WORK REQUIRED>
Your task is to copy every line below that contains the word "black".

SUPPLIED RECORDS>
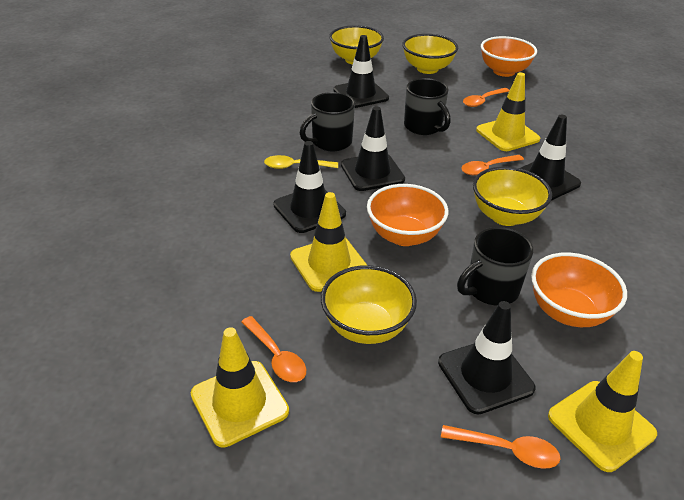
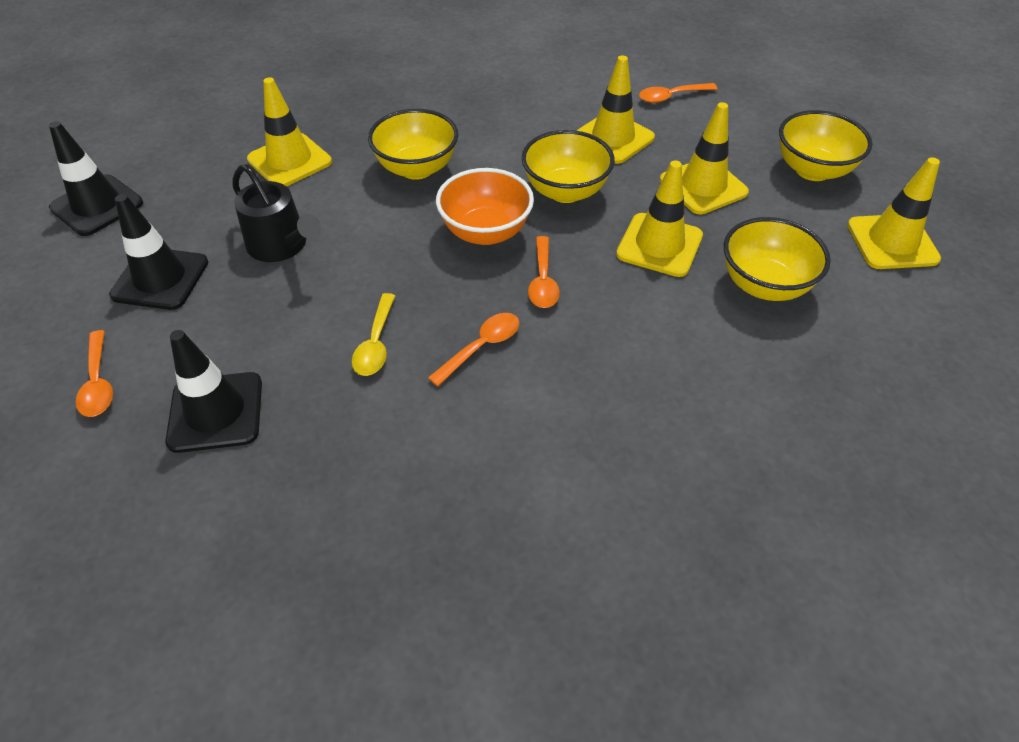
black mug: 3 -> 0
black traffic cone: 5 -> 3
black watering can: 0 -> 1
orange bowl: 3 -> 1
yellow traffic cone: 4 -> 5

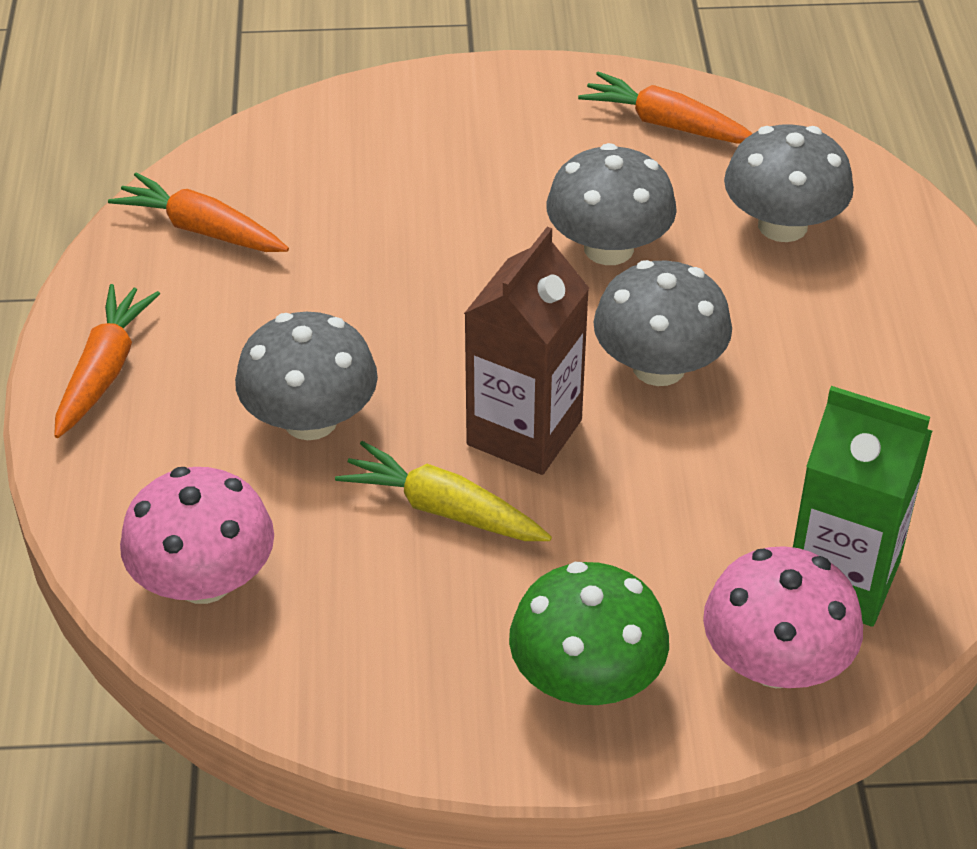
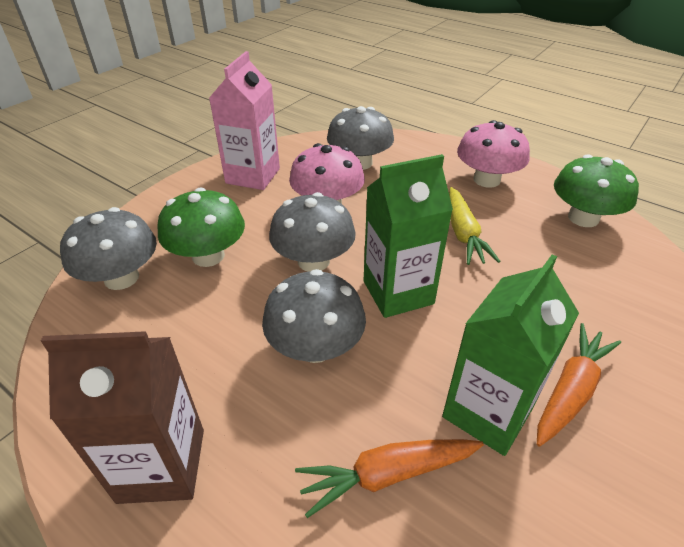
green carton: 1 -> 2
green mushroom: 1 -> 2
orange carrot: 3 -> 2
pink carton: 0 -> 1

ANSWER AREA>
black mug: 3 -> 0
black traffic cone: 5 -> 3
black watering can: 0 -> 1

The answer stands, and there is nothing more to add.